▶ **EXERCISE GOAL**
Pull every line containing the word "blue" out of the material below.

=-=-=

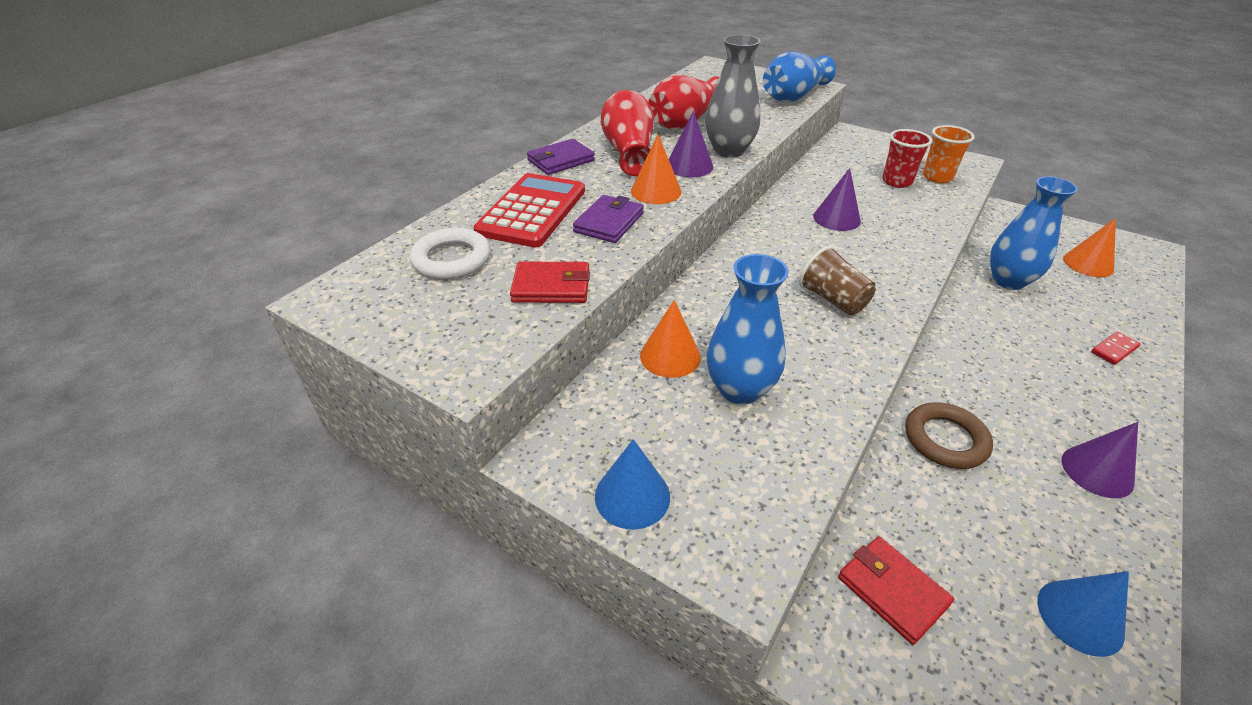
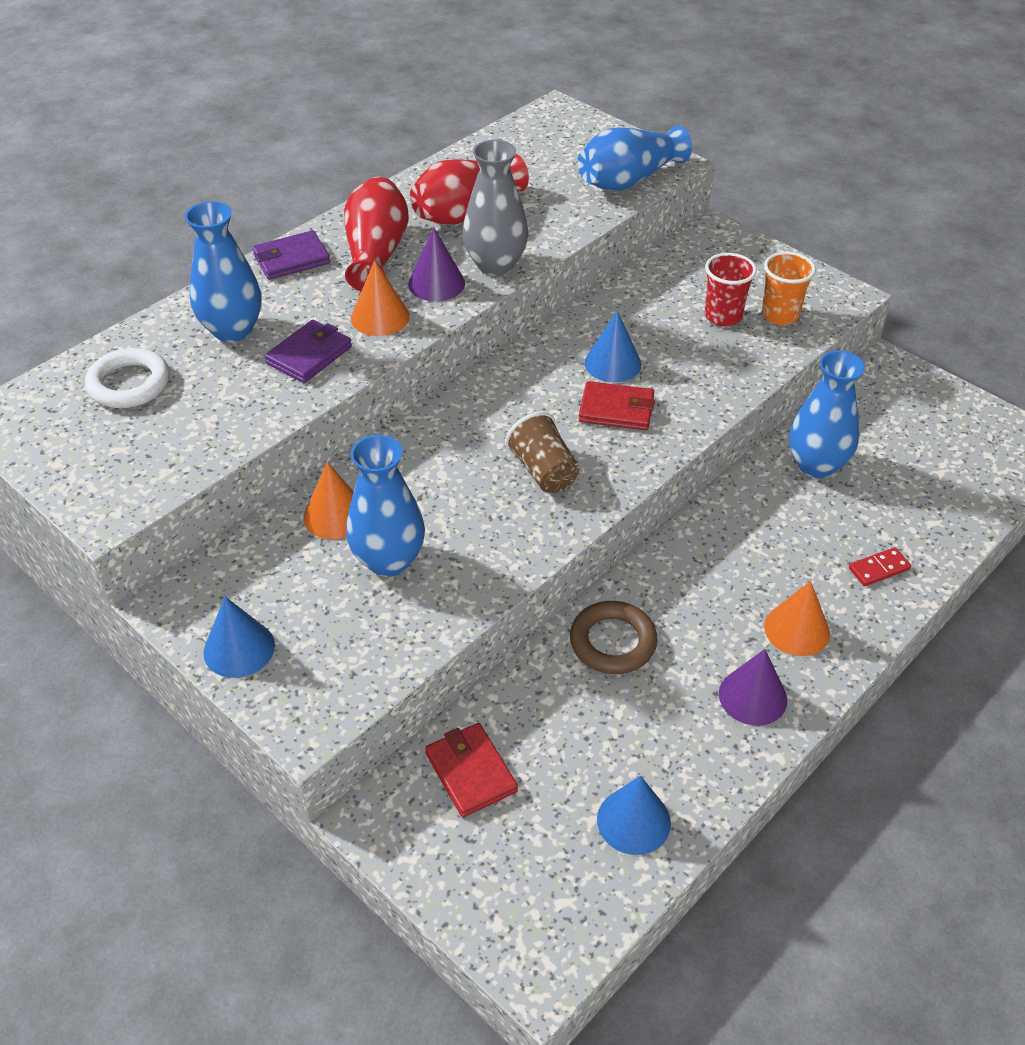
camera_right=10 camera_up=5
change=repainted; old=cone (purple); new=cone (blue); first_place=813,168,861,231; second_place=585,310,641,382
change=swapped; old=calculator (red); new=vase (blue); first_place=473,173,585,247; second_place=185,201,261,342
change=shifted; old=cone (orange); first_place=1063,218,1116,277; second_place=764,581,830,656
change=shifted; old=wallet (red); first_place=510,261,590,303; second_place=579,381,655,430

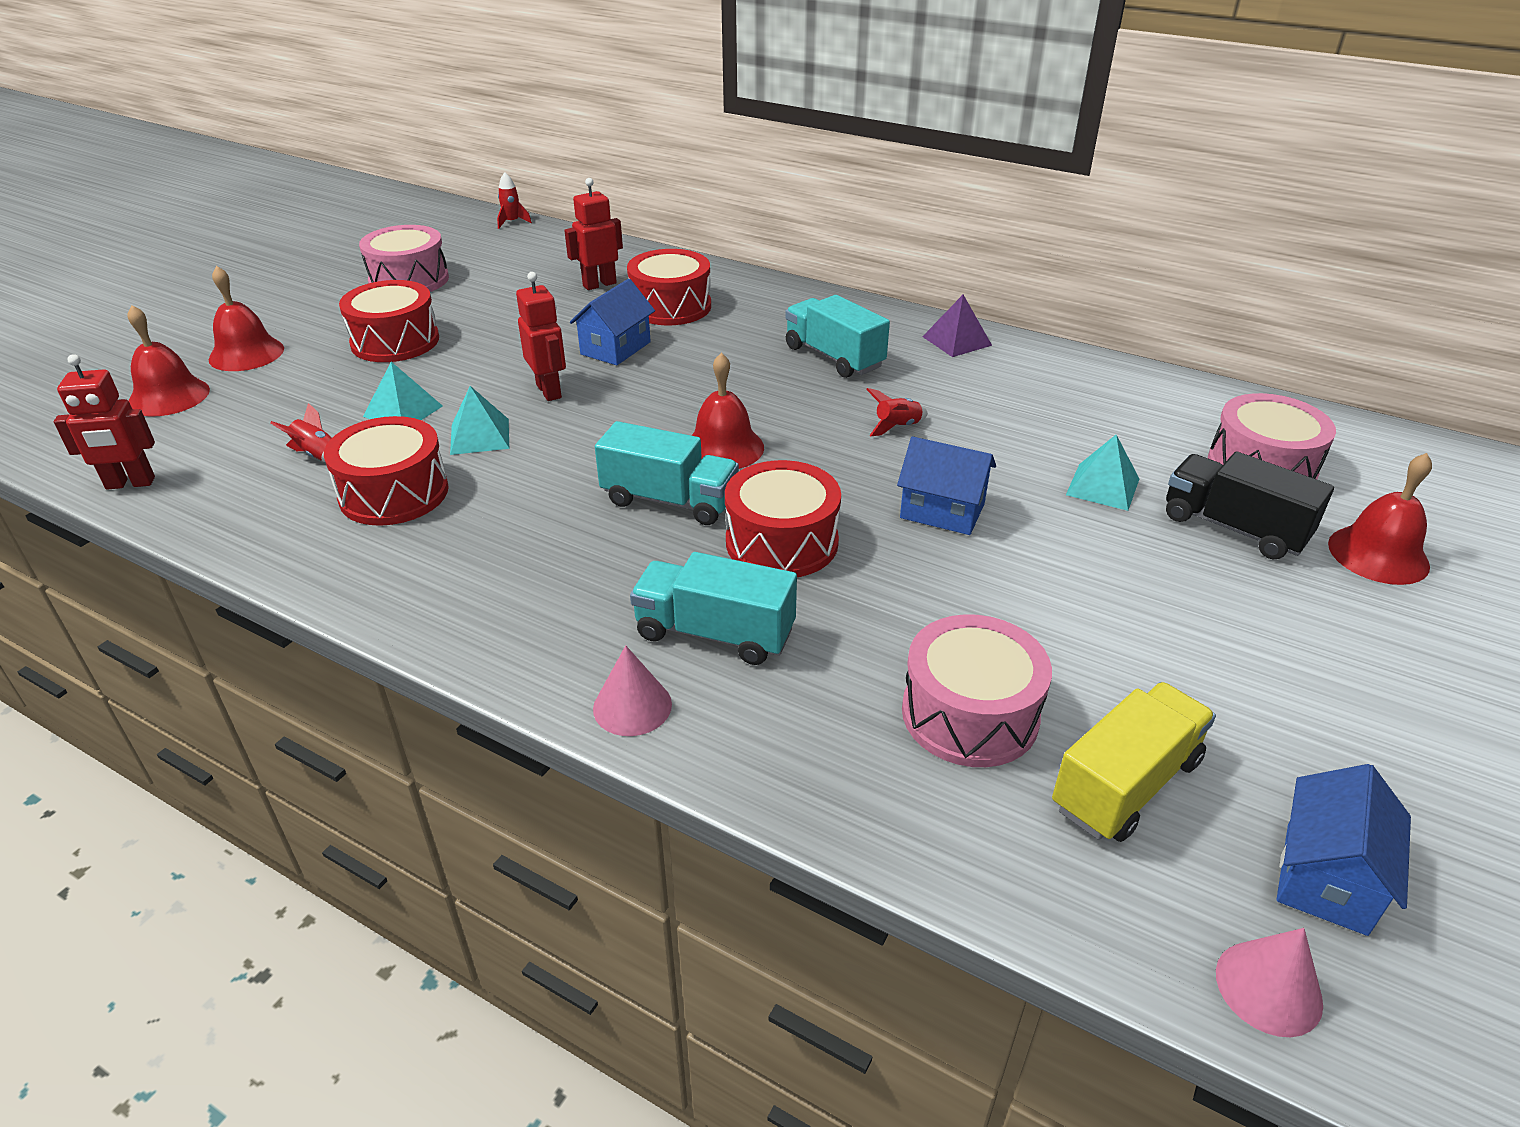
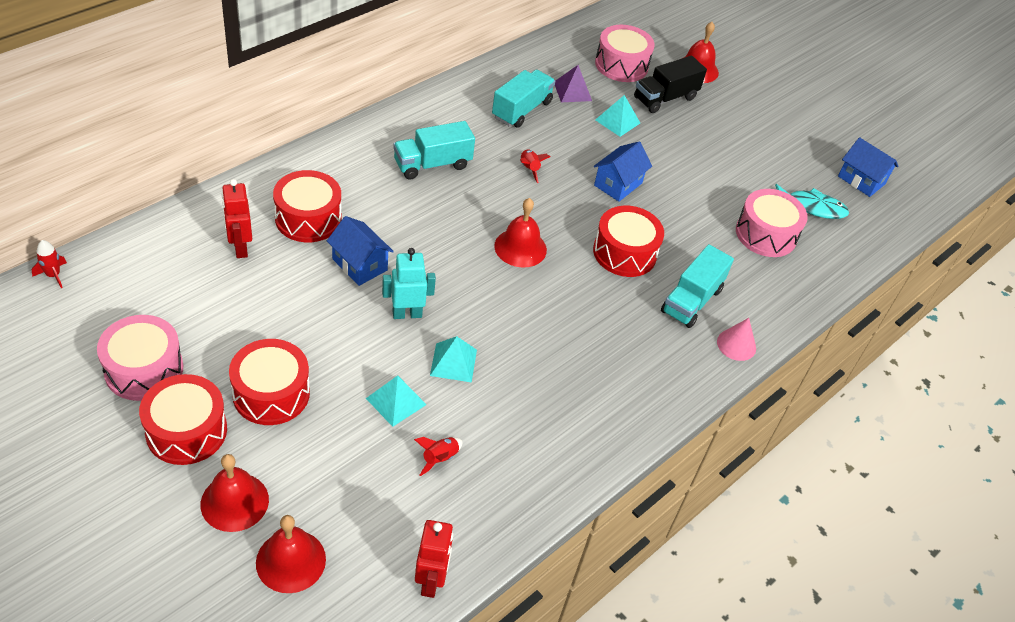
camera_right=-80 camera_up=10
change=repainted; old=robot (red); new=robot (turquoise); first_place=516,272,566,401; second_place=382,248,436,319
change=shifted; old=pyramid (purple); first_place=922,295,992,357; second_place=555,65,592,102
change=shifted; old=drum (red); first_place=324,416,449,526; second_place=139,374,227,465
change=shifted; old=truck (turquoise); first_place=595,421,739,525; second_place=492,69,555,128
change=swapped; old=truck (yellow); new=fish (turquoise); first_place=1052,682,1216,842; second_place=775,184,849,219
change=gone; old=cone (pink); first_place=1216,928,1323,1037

=-=-=

▶ **RESULT OF THIS TASK**
change=repainted; old=cone (purple); new=cone (blue); first_place=813,168,861,231; second_place=585,310,641,382
change=swapped; old=calculator (red); new=vase (blue); first_place=473,173,585,247; second_place=185,201,261,342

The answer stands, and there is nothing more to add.